• _EXERCISE BRIEF_
Transcribe the data as written, minus images.
---------- TASK MATERIAL ----------
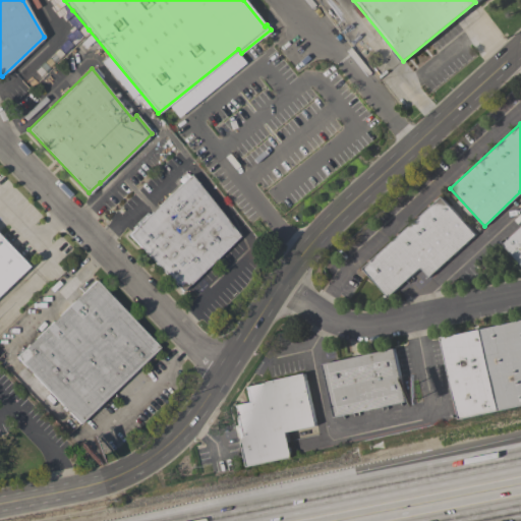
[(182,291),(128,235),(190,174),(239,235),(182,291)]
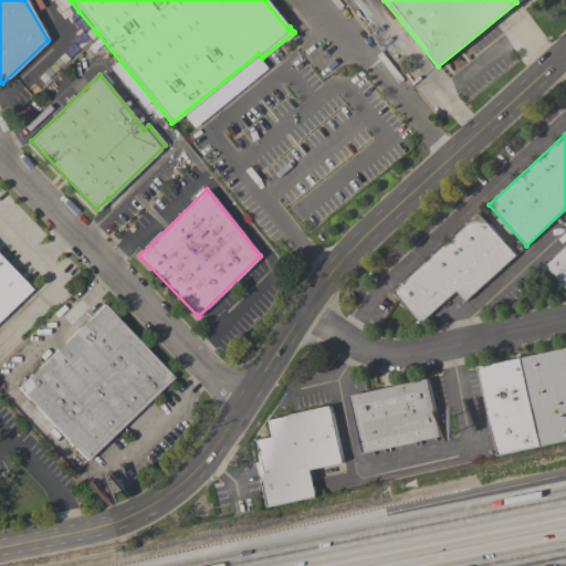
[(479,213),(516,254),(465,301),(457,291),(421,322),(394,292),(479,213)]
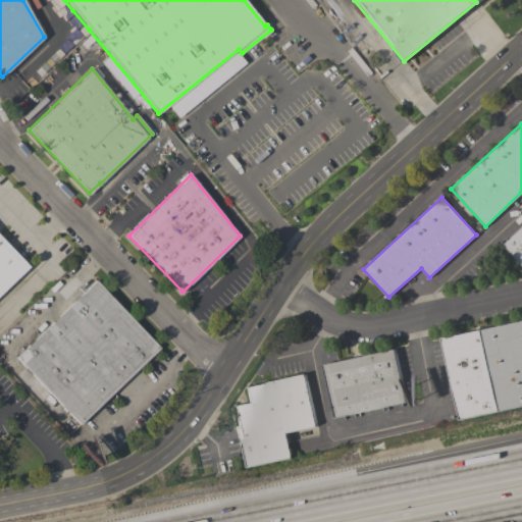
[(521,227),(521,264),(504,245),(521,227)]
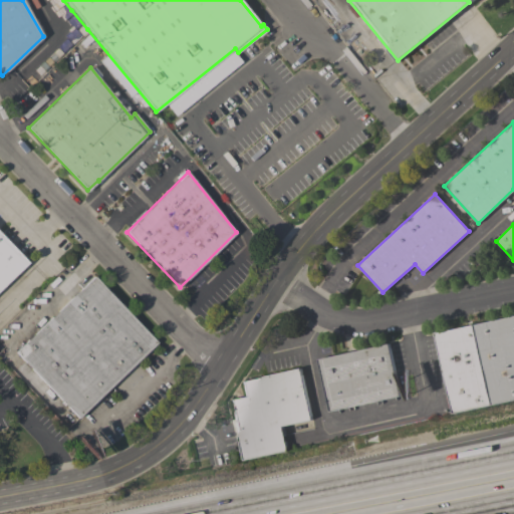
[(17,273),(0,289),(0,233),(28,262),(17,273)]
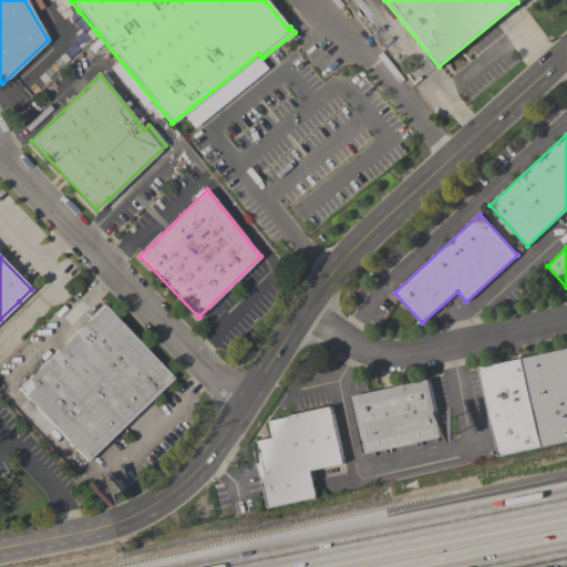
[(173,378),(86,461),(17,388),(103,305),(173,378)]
----------
• _REPLY_
[(182,291),(128,235),(190,174),(239,235),(182,291)]
[(479,213),(516,254),(465,301),(457,291),(421,322),(394,292),(479,213)]
[(521,227),(521,264),(504,245),(521,227)]
[(17,273),(0,289),(0,233),(28,262),(17,273)]
[(173,378),(86,461),(17,388),(103,305),(173,378)]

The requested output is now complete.